> Your assignment
Within the data below, copy each line where the string "moved" is found.

> Exercise inputs
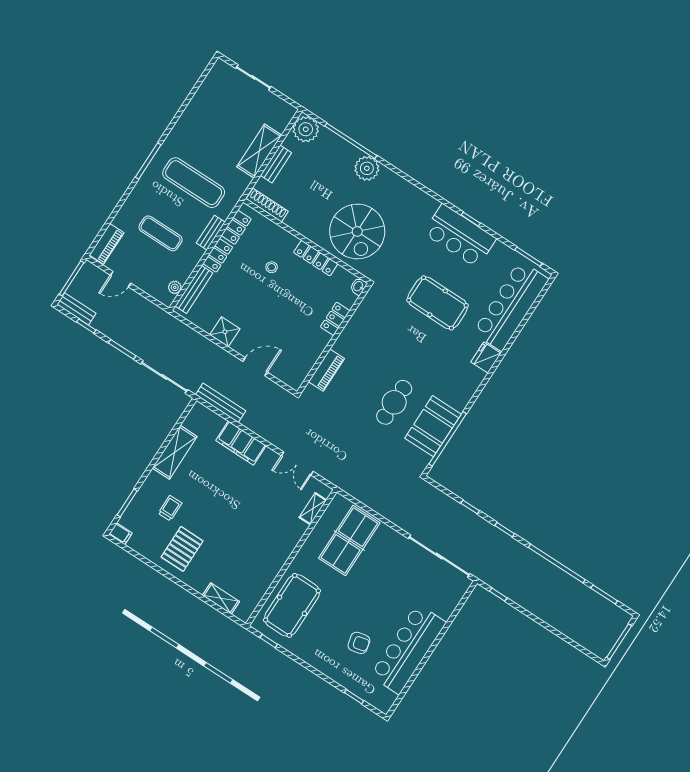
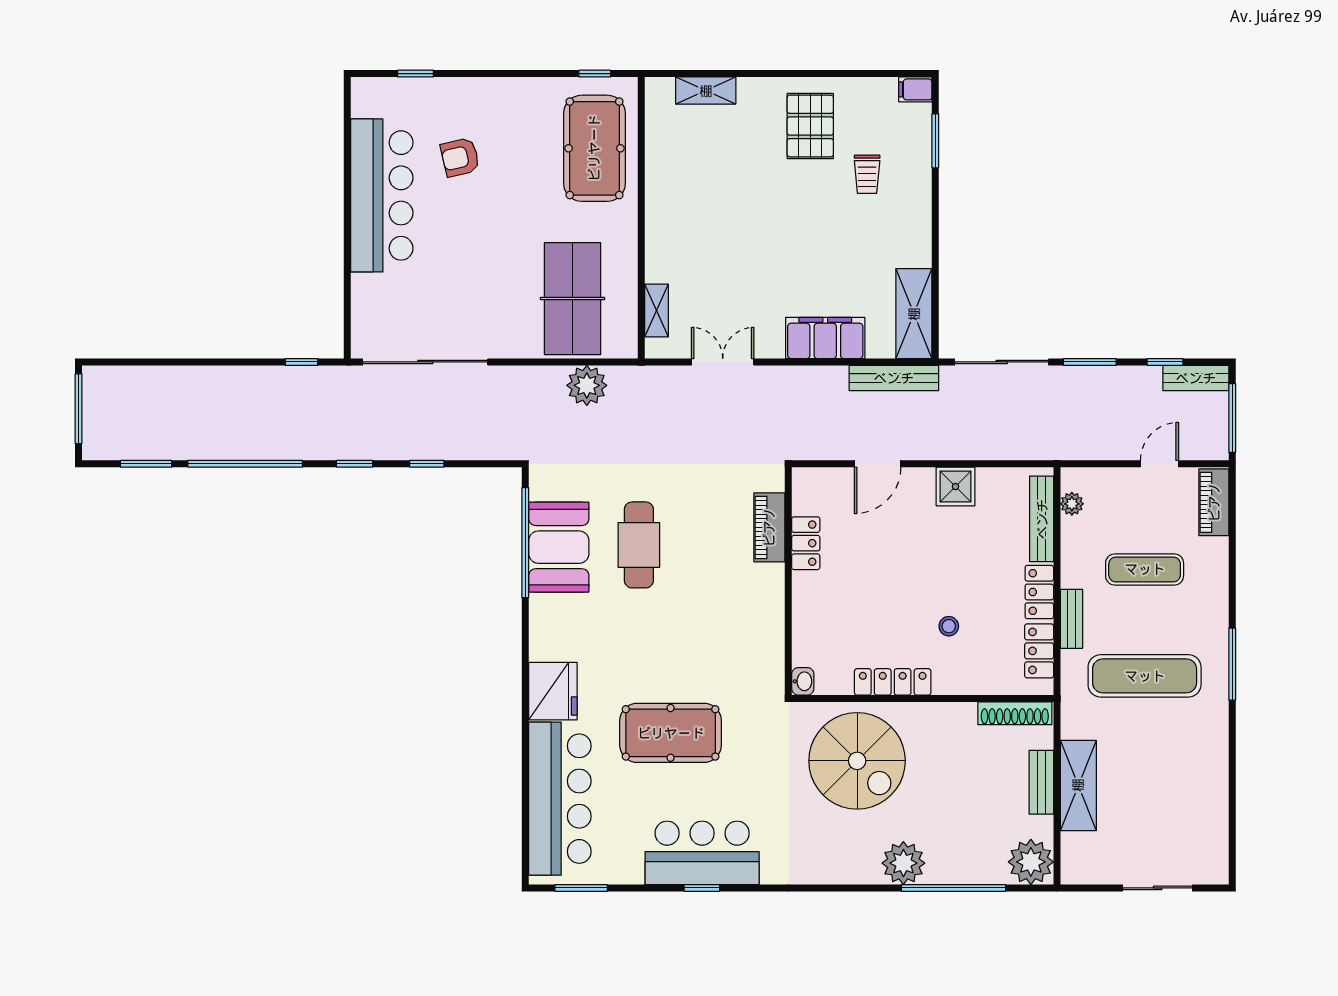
spiral stairs: (357, 231) -> (857, 761), turned 180
locker: (335, 319) -> (806, 543), moved
fridge: (486, 358) -> (553, 691), width x1.36, depth x1.34
shelving: (175, 452) -> (914, 314), moved
plant: (369, 495) -> (587, 385), added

> Answer for this exercise
locker: (335, 319) -> (806, 543), moved
shelving: (175, 452) -> (914, 314), moved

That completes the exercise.